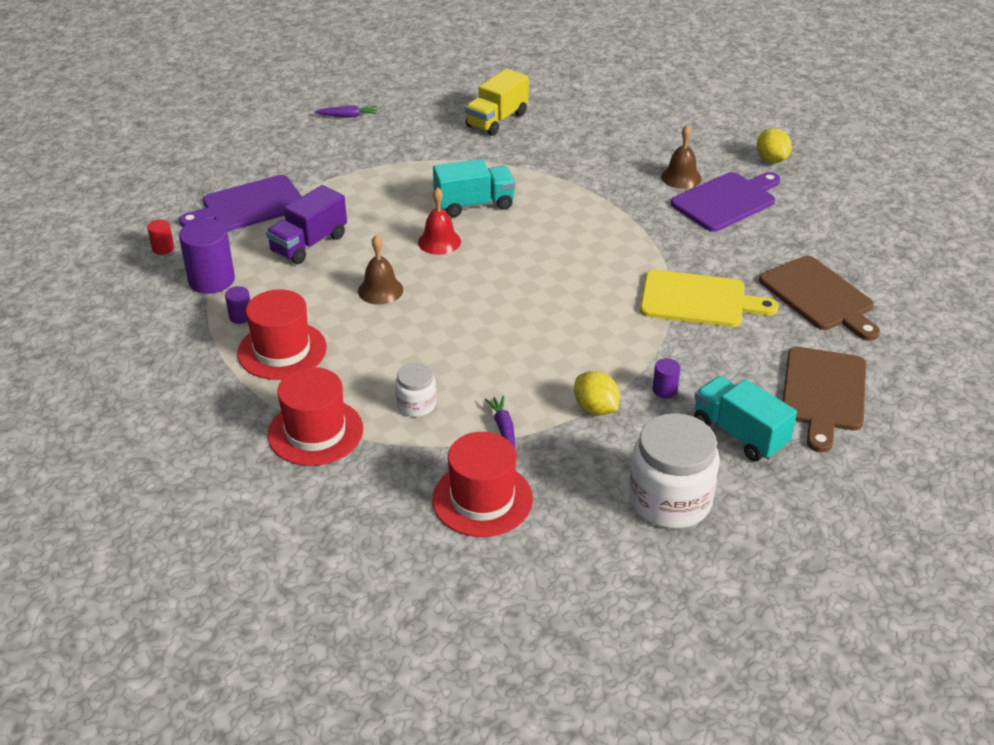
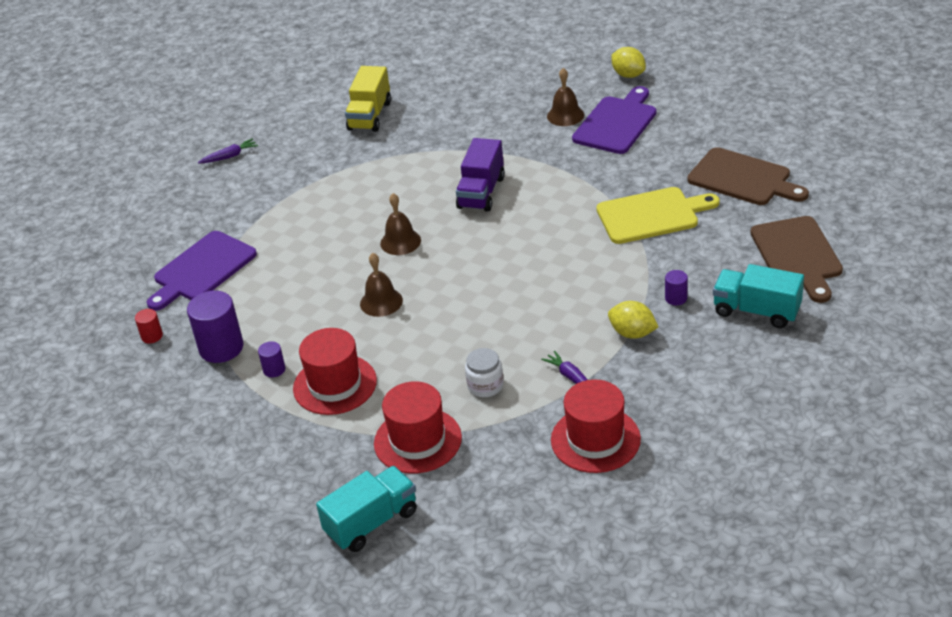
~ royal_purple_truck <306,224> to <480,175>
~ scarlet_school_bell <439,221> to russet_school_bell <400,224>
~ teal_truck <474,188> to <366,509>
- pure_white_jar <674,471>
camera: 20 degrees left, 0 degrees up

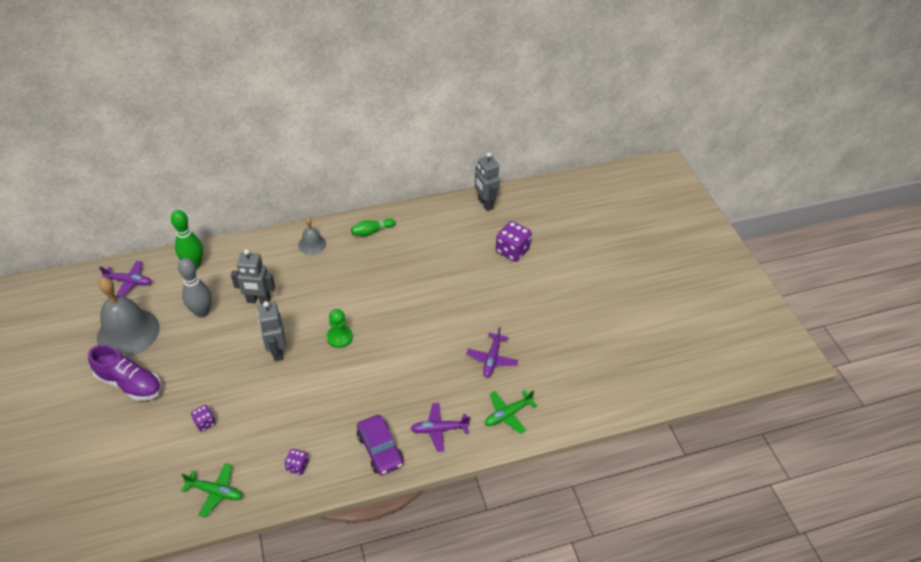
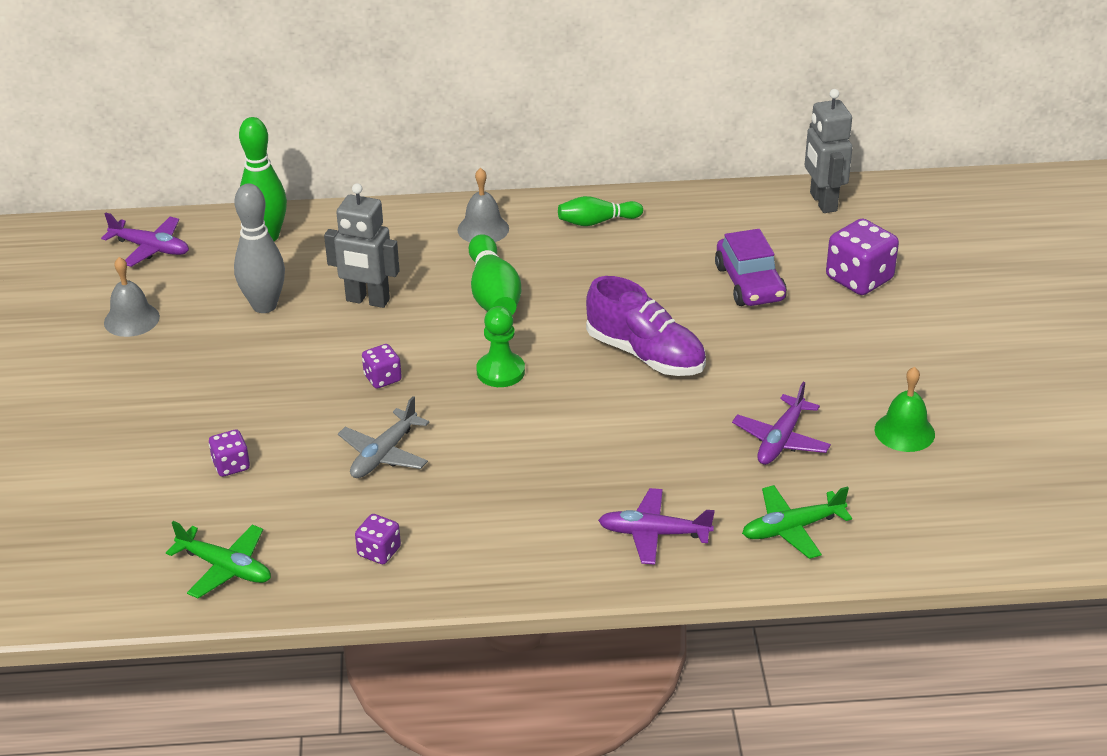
~ royal_purple_lace-up_shoe <124,373> to <646,326>
~ gray_school_bell <128,317> = <132,297> x0.51
~ gray_robot <271,331> to royal_purple_game_die <382,366>
~ royal_purple_toy_car <380,445> to <751,267>
+ gray_toy_plane <383,437>
+ green_tenpin <495,274>
+ green_school_bell <904,409>
camera: 15 degrees right, 10 degrees down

§ §

§ **ACTIVITY**: Output the material above exactly, without pictures.

§ **RESULT FOR THIS TASK**:
~ royal_purple_truck <306,224> to <480,175>
~ scarlet_school_bell <439,221> to russet_school_bell <400,224>
~ teal_truck <474,188> to <366,509>
- pure_white_jar <674,471>
camera: 20 degrees left, 0 degrees up

~ royal_purple_lace-up_shoe <124,373> to <646,326>
~ gray_school_bell <128,317> = <132,297> x0.51
~ gray_robot <271,331> to royal_purple_game_die <382,366>
~ royal_purple_toy_car <380,445> to <751,267>
+ gray_toy_plane <383,437>
+ green_tenpin <495,274>
+ green_school_bell <904,409>
camera: 15 degrees right, 10 degrees down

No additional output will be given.